WHAT IS REQUIRED. Only the lines from the one containing "U3: MCP73832 -> TP4054" to the end of the listing below should be returned, exactly as written and without pictures.
RECORD EXCERPTS Start Marker
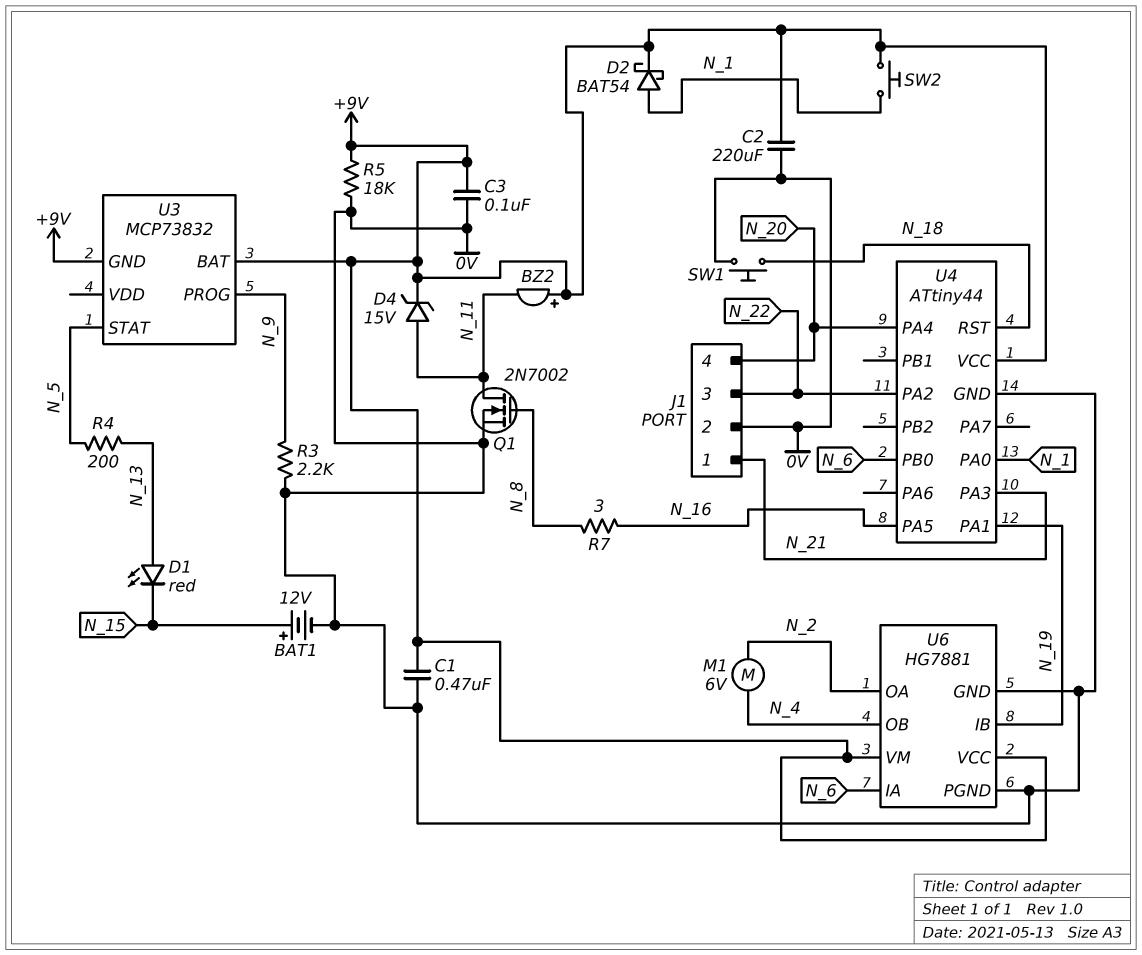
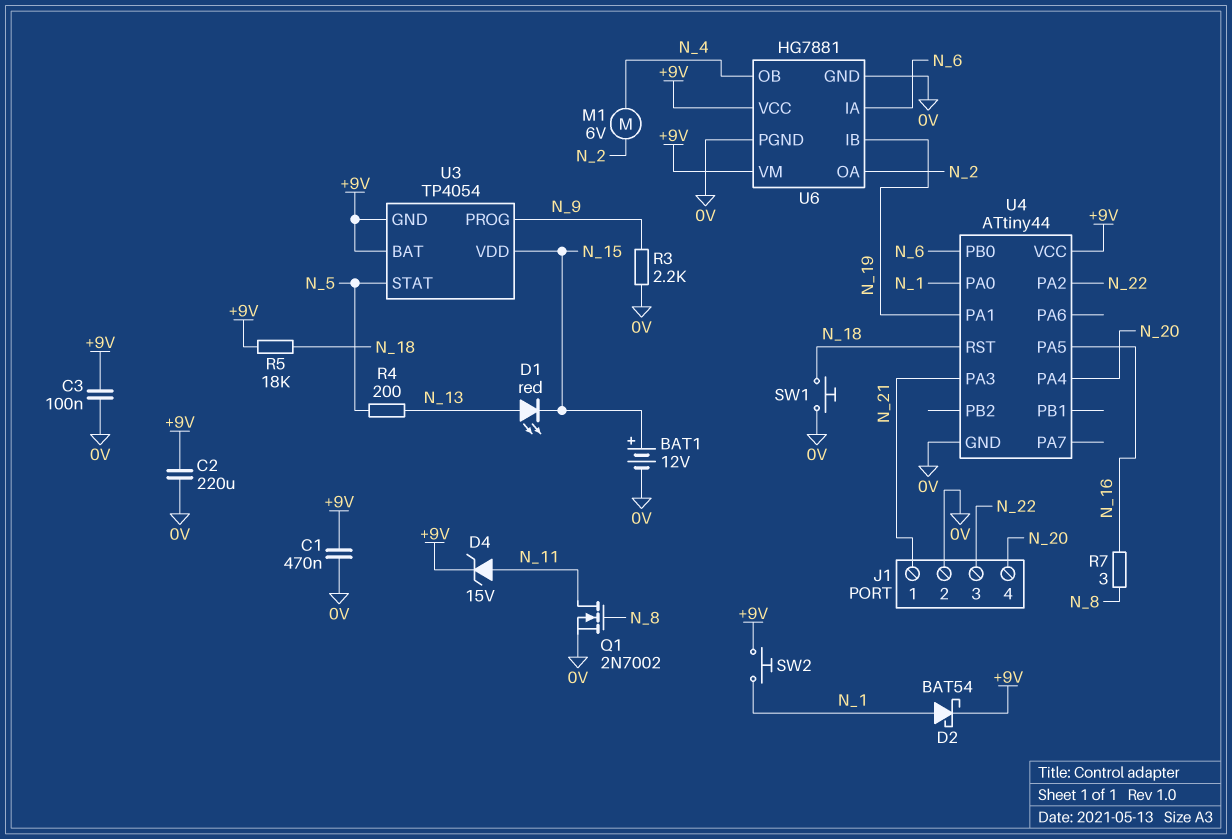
BZ2: buzzer (plus +9V, minus N_11) -> none
R5: 18k (+9V, 0V) -> 18k (+9V, N_18)
U3: MCP73832 -> TP4054
U3 pin VDD: none -> N_15

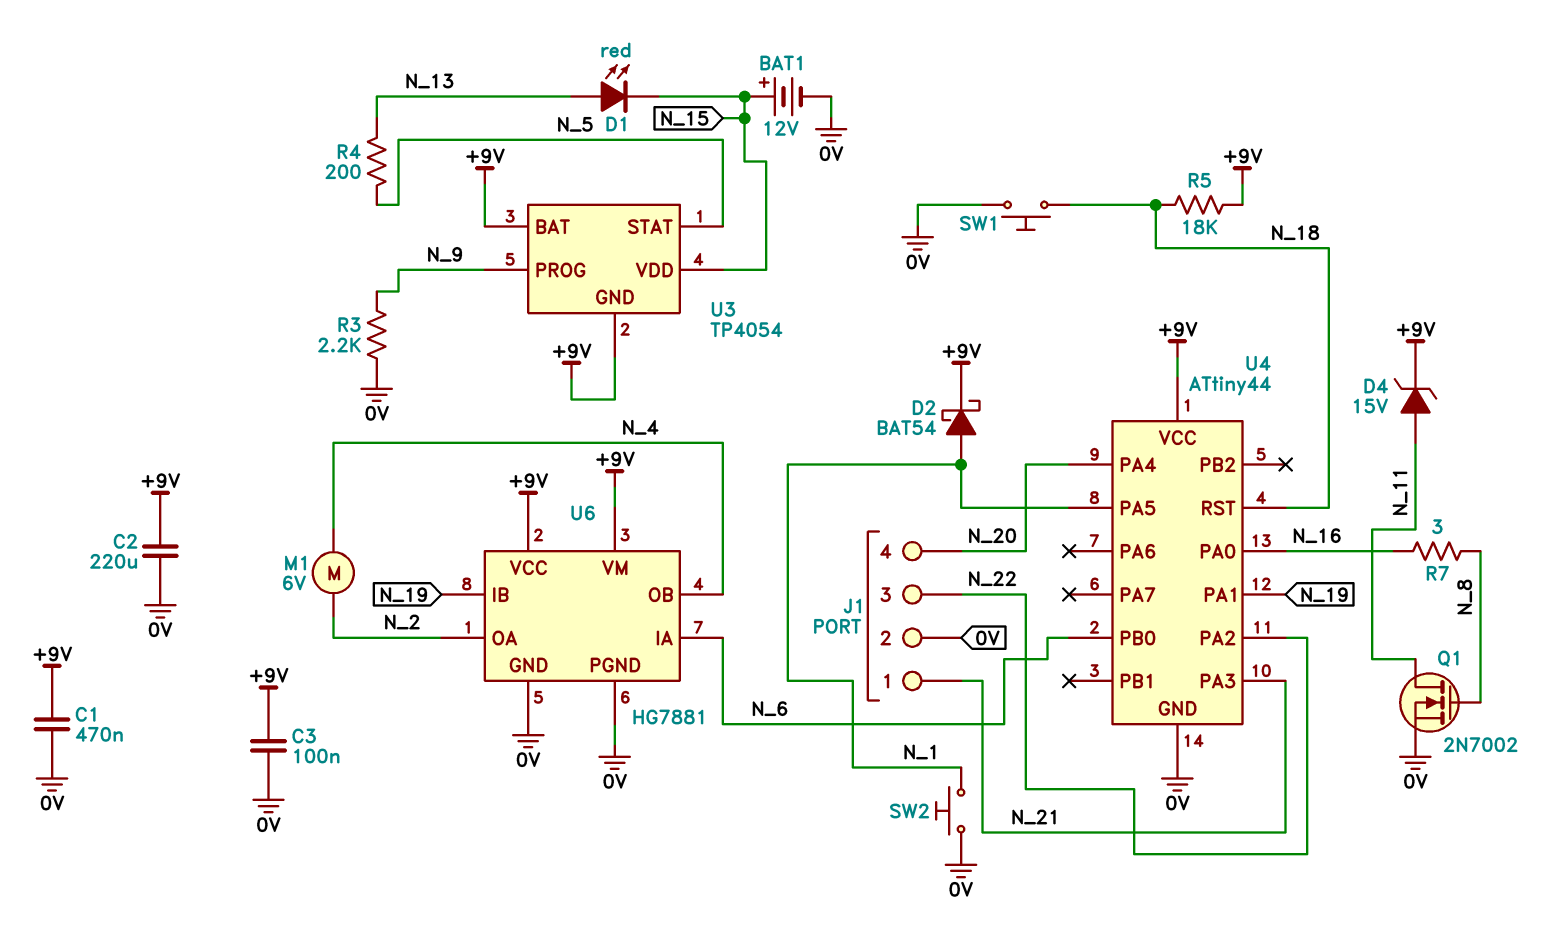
SW2: button (+9V, N_1) -> button (0V, N_1)
U4 pin PA0: N_1 -> N_16
U4 pin PA5: N_16 -> N_1

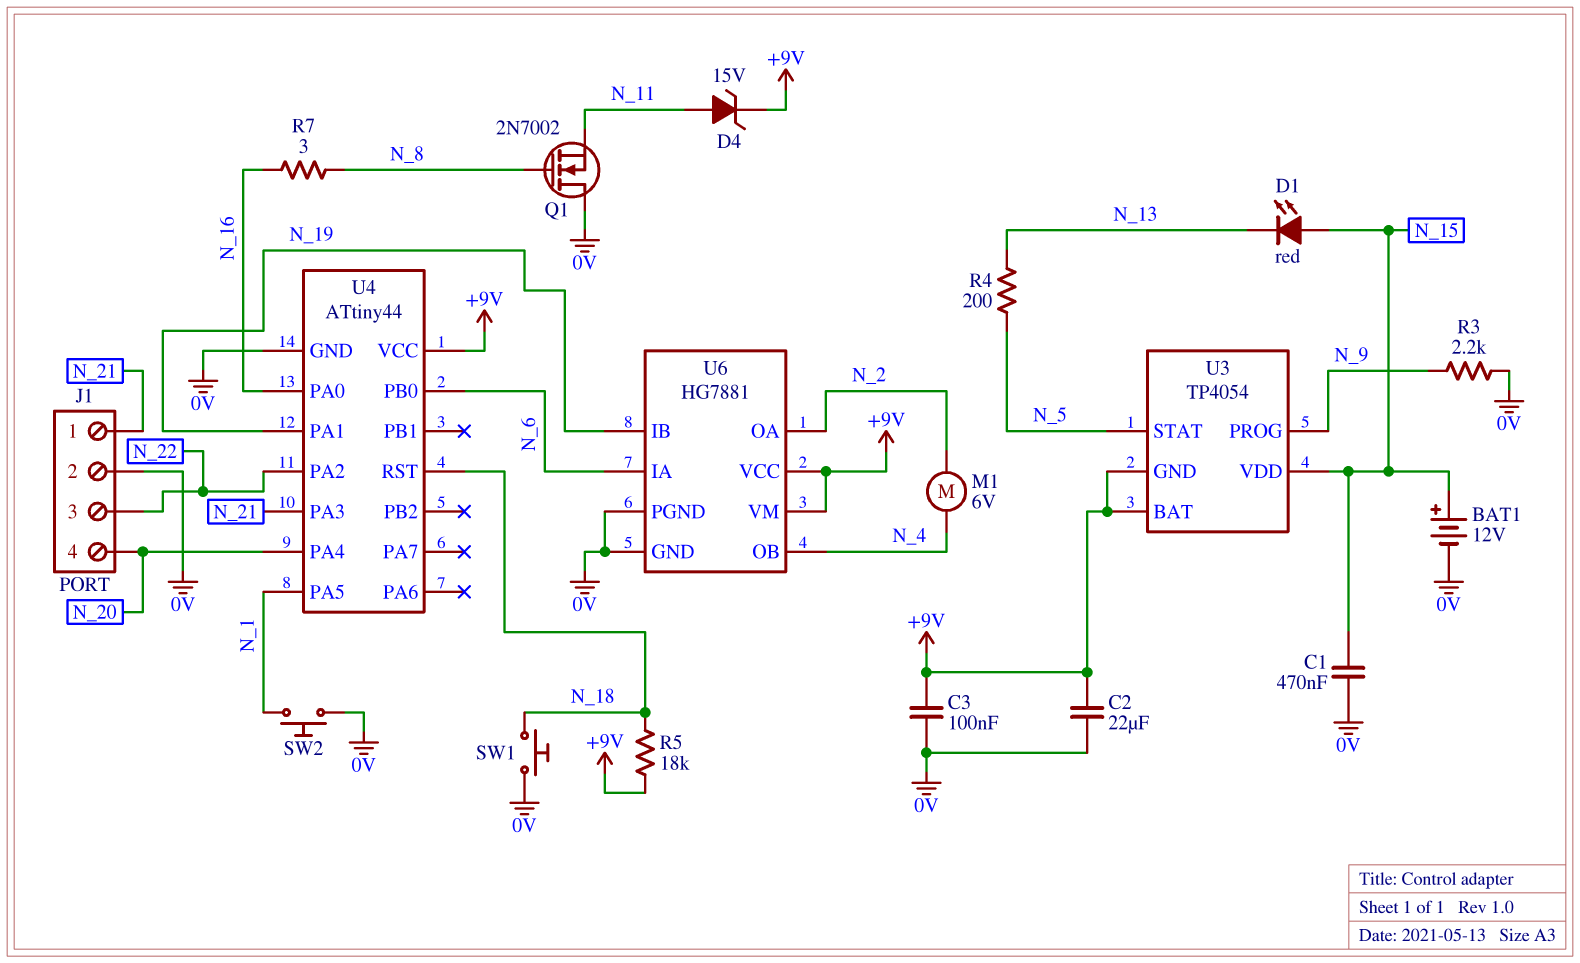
C1: 470nF (+9V, 0V) -> 470nF (0V, N_15)
C2: 220uF (+9V, 0V) -> 22uF (+9V, 0V)
D1: LED red (A N_13, K N_15) -> LED red (A N_15, K N_13)
D2: schottky BAT54 (A N_1, K +9V) -> none
Q1: NMOS 2N7002 (G N_8, D N_11, S 0V) -> NMOS 2N7002 (G N_8, D 0V, S N_11)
RECORD EXCERPTS End Marker
TASK SOLUTION.
U3: MCP73832 -> TP4054
U3 pin VDD: none -> N_15

SW2: button (+9V, N_1) -> button (0V, N_1)
U4 pin PA0: N_1 -> N_16
U4 pin PA5: N_16 -> N_1

C1: 470nF (+9V, 0V) -> 470nF (0V, N_15)
C2: 220uF (+9V, 0V) -> 22uF (+9V, 0V)
D1: LED red (A N_13, K N_15) -> LED red (A N_15, K N_13)
D2: schottky BAT54 (A N_1, K +9V) -> none
Q1: NMOS 2N7002 (G N_8, D N_11, S 0V) -> NMOS 2N7002 (G N_8, D 0V, S N_11)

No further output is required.